## Description of the task
Would you transcribe the whole listing exactly and drop its images?

## Data
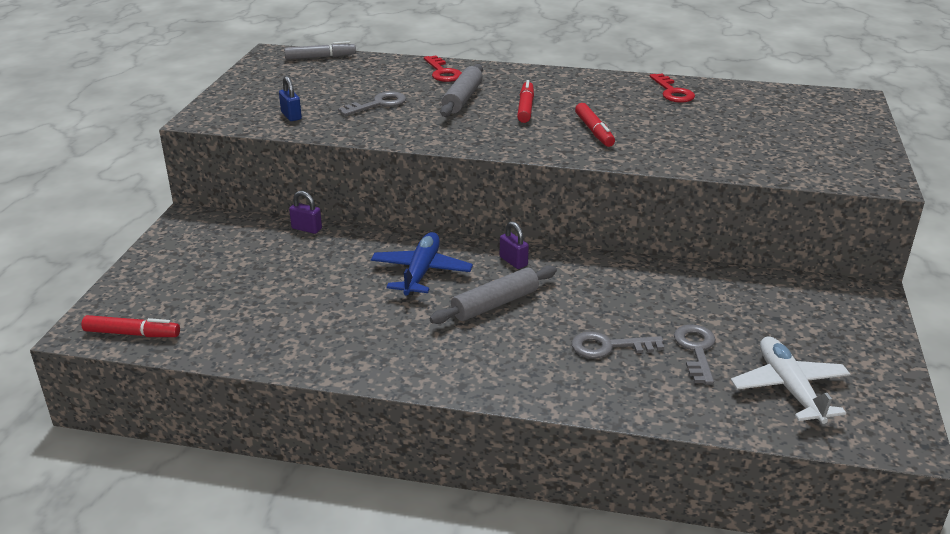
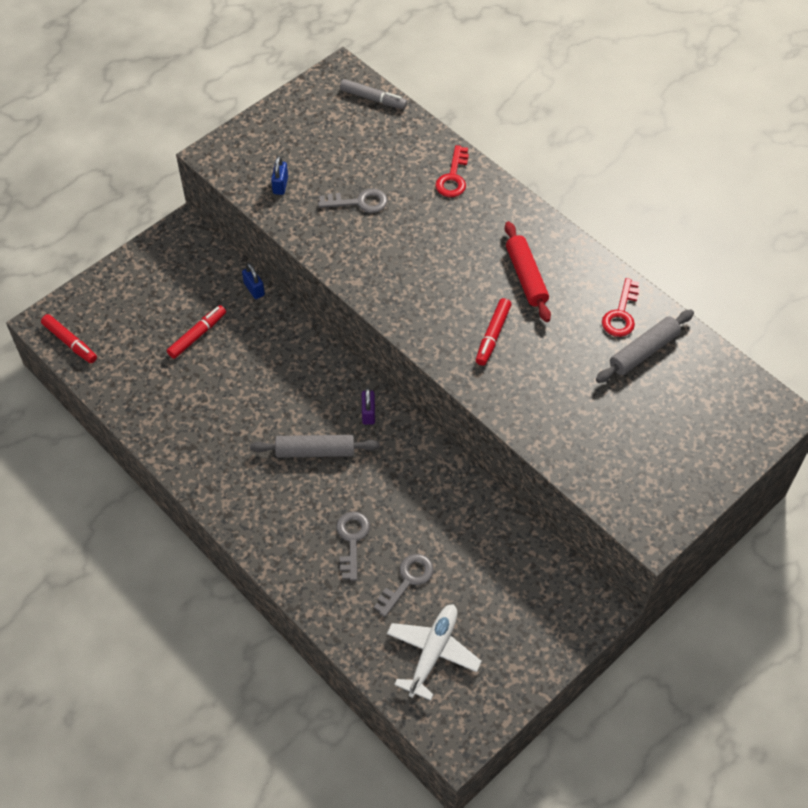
camera: 35 degrees right, 25 degrees up
purple padlock [289,191,322,234] -> blue padlock [242,263,265,299]
blue plane [371,232,473,295] -> none
grey rolling pin [440,64,483,117] -> grey rolling pin moved to [596,310,694,383]
red marker [517,80,534,123] -> red marker moved to [167,305,226,359]
grey key [572,331,664,358] -> grey key turned 60 degrees clockwise [337,511,370,581]
none -> red rolling pin [505,221,551,322]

## Result below
camera: 35 degrees right, 25 degrees up
purple padlock [289,191,322,234] -> blue padlock [242,263,265,299]
blue plane [371,232,473,295] -> none
grey rolling pin [440,64,483,117] -> grey rolling pin moved to [596,310,694,383]
red marker [517,80,534,123] -> red marker moved to [167,305,226,359]
grey key [572,331,664,358] -> grey key turned 60 degrees clockwise [337,511,370,581]
none -> red rolling pin [505,221,551,322]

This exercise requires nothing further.